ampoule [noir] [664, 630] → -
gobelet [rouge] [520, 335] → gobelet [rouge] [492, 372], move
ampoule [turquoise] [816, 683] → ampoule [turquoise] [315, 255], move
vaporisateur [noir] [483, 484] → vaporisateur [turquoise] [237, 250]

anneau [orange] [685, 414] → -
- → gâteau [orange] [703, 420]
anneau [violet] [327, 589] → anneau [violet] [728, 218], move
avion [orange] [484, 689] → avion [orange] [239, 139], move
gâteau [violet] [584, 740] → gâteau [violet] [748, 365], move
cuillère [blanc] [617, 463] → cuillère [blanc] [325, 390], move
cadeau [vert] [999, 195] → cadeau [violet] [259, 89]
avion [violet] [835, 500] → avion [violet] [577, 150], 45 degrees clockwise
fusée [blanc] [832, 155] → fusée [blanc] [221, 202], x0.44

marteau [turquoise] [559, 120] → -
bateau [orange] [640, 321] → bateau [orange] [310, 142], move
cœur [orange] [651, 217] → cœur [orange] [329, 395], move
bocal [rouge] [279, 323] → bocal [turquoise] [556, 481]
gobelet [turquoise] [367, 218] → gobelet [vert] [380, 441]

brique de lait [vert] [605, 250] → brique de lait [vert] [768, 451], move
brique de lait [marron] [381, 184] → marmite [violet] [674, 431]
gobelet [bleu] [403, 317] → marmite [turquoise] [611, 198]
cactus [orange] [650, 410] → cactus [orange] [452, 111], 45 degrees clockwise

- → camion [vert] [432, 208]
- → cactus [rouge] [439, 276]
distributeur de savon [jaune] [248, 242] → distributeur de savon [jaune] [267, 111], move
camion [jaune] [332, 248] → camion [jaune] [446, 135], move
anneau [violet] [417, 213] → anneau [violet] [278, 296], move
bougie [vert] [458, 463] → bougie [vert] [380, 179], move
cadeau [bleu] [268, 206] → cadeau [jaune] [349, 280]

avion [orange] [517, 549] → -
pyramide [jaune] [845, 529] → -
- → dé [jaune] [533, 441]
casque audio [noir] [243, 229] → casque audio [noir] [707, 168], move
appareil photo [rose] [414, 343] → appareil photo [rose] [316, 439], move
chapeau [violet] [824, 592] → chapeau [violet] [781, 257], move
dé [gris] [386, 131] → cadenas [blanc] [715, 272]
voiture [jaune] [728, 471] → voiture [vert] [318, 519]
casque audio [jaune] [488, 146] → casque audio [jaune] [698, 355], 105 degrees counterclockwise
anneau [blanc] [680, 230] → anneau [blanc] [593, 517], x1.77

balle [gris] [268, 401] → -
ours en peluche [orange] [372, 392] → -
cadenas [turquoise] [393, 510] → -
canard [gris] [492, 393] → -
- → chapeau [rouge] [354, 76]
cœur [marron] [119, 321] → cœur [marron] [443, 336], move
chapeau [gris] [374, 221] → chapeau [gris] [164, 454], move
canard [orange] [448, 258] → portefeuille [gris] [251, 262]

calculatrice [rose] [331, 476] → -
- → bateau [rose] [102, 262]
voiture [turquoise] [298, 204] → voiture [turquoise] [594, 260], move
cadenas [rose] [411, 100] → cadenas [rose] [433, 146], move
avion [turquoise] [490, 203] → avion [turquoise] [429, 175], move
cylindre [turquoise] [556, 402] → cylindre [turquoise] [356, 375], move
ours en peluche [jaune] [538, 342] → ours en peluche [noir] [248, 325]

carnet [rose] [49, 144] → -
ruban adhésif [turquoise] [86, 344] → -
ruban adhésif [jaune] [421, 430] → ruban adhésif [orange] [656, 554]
_____
How to complete this task:
A complete answer gives every line of the records holding "turquoise".

Completed task:
ampoule [turquoise] [816, 683] → ampoule [turquoise] [315, 255], move
vaporisateur [noir] [483, 484] → vaporisateur [turquoise] [237, 250]
marteau [turquoise] [559, 120] → -
bocal [rouge] [279, 323] → bocal [turquoise] [556, 481]
gobelet [turquoise] [367, 218] → gobelet [vert] [380, 441]
gobelet [bleu] [403, 317] → marmite [turquoise] [611, 198]
cadenas [turquoise] [393, 510] → -
voiture [turquoise] [298, 204] → voiture [turquoise] [594, 260], move
avion [turquoise] [490, 203] → avion [turquoise] [429, 175], move
cylindre [turquoise] [556, 402] → cylindre [turquoise] [356, 375], move
ruban adhésif [turquoise] [86, 344] → -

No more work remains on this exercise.